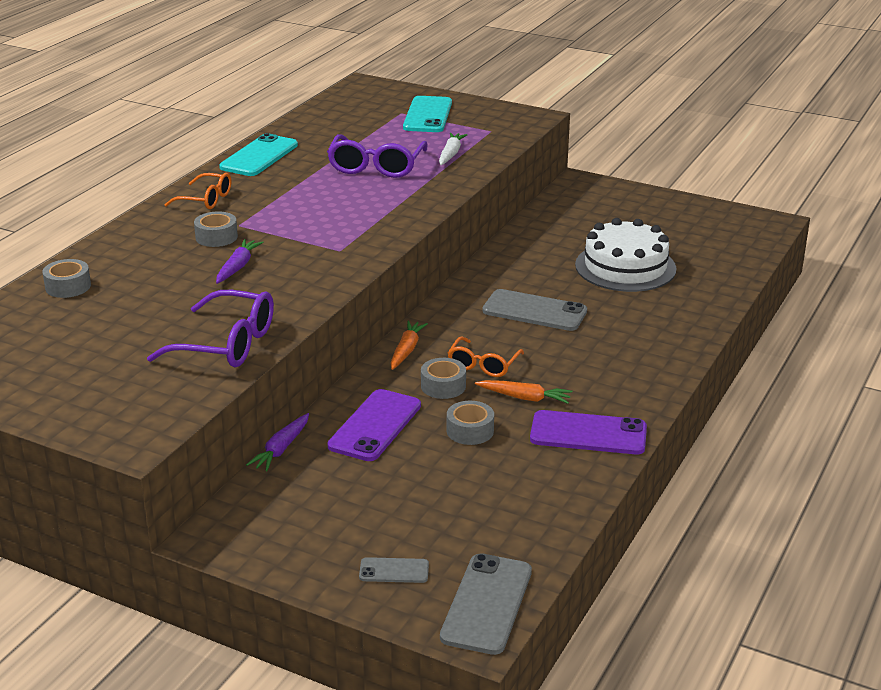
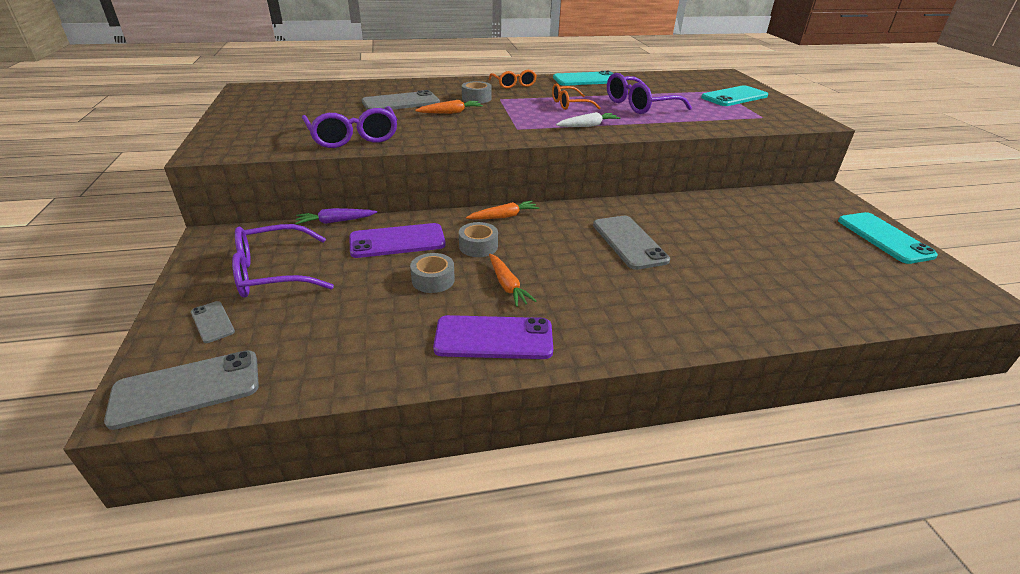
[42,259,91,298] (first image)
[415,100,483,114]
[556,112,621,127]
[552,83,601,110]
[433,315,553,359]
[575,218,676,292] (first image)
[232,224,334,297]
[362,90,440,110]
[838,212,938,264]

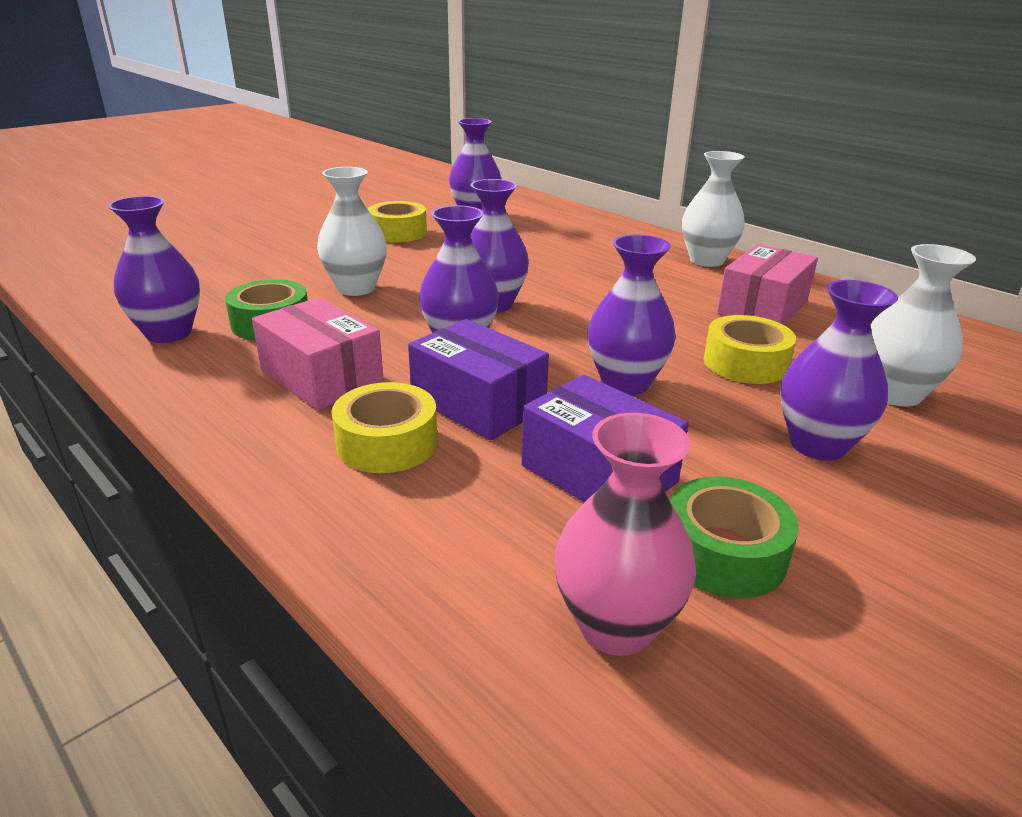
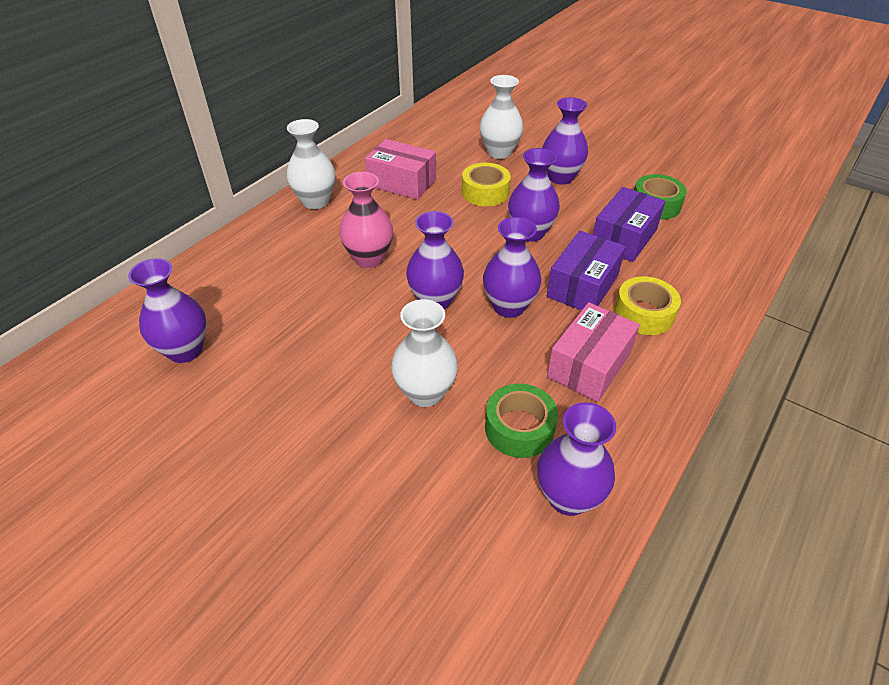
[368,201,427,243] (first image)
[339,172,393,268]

------------------------------------------------

WORK REQUIRED
Take the line containing "[415,100,483,114]" through the last line of the material and retype exactly those lines, both ends included, with no pictures.

REPLY TO THE TASK
[415,100,483,114]
[556,112,621,127]
[552,83,601,110]
[433,315,553,359]
[575,218,676,292] (first image)
[232,224,334,297]
[362,90,440,110]
[838,212,938,264]

[368,201,427,243] (first image)
[339,172,393,268]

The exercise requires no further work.